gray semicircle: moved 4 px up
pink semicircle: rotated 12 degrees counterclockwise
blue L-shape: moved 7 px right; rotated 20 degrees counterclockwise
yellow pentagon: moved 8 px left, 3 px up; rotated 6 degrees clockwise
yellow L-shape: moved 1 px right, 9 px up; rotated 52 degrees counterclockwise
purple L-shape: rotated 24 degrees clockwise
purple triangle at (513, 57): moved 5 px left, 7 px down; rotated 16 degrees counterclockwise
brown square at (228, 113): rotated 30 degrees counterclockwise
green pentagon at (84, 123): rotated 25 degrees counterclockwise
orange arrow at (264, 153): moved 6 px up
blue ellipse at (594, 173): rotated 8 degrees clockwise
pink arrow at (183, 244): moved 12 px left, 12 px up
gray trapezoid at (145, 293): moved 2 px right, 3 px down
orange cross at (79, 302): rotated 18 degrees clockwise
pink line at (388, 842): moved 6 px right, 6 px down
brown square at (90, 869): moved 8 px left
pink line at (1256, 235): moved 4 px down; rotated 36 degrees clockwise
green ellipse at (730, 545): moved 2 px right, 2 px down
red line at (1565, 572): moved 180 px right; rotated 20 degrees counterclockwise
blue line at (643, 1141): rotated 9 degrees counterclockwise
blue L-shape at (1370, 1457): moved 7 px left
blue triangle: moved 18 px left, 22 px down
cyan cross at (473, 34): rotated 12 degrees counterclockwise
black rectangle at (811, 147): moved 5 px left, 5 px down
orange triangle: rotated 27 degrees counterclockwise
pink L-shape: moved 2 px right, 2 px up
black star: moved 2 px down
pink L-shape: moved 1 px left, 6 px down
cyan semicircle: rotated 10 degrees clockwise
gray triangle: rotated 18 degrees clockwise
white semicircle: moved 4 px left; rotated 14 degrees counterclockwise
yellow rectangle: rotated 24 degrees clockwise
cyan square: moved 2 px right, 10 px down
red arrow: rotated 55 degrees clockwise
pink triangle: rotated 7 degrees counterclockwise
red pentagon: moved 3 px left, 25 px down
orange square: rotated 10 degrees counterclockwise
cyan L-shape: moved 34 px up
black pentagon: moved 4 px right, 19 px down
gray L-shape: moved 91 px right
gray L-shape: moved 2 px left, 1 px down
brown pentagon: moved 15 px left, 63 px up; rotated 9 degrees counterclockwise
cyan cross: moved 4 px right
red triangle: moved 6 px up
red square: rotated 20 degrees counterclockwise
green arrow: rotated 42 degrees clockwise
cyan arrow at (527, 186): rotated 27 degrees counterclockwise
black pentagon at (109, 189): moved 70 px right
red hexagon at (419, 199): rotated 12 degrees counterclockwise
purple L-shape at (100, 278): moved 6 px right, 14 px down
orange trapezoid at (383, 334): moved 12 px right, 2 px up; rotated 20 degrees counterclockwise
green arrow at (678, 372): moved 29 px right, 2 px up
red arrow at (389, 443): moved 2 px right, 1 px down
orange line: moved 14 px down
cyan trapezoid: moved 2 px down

| Directions |
Starting with the first line of the listing above, copy each line exactly until you have copied the line containing "red pentagon: moved 3 px left, 25 px down". Stop there.

| Answer to this problem |
gray semicircle: moved 4 px up
pink semicircle: rotated 12 degrees counterclockwise
blue L-shape: moved 7 px right; rotated 20 degrees counterclockwise
yellow pentagon: moved 8 px left, 3 px up; rotated 6 degrees clockwise
yellow L-shape: moved 1 px right, 9 px up; rotated 52 degrees counterclockwise
purple L-shape: rotated 24 degrees clockwise
purple triangle at (513, 57): moved 5 px left, 7 px down; rotated 16 degrees counterclockwise
brown square at (228, 113): rotated 30 degrees counterclockwise
green pentagon at (84, 123): rotated 25 degrees counterclockwise
orange arrow at (264, 153): moved 6 px up
blue ellipse at (594, 173): rotated 8 degrees clockwise
pink arrow at (183, 244): moved 12 px left, 12 px up
gray trapezoid at (145, 293): moved 2 px right, 3 px down
orange cross at (79, 302): rotated 18 degrees clockwise
pink line at (388, 842): moved 6 px right, 6 px down
brown square at (90, 869): moved 8 px left
pink line at (1256, 235): moved 4 px down; rotated 36 degrees clockwise
green ellipse at (730, 545): moved 2 px right, 2 px down
red line at (1565, 572): moved 180 px right; rotated 20 degrees counterclockwise
blue line at (643, 1141): rotated 9 degrees counterclockwise
blue L-shape at (1370, 1457): moved 7 px left
blue triangle: moved 18 px left, 22 px down
cyan cross at (473, 34): rotated 12 degrees counterclockwise
black rectangle at (811, 147): moved 5 px left, 5 px down
orange triangle: rotated 27 degrees counterclockwise
pink L-shape: moved 2 px right, 2 px up
black star: moved 2 px down
pink L-shape: moved 1 px left, 6 px down
cyan semicircle: rotated 10 degrees clockwise
gray triangle: rotated 18 degrees clockwise
white semicircle: moved 4 px left; rotated 14 degrees counterclockwise
yellow rectangle: rotated 24 degrees clockwise
cyan square: moved 2 px right, 10 px down
red arrow: rotated 55 degrees clockwise
pink triangle: rotated 7 degrees counterclockwise
red pentagon: moved 3 px left, 25 px down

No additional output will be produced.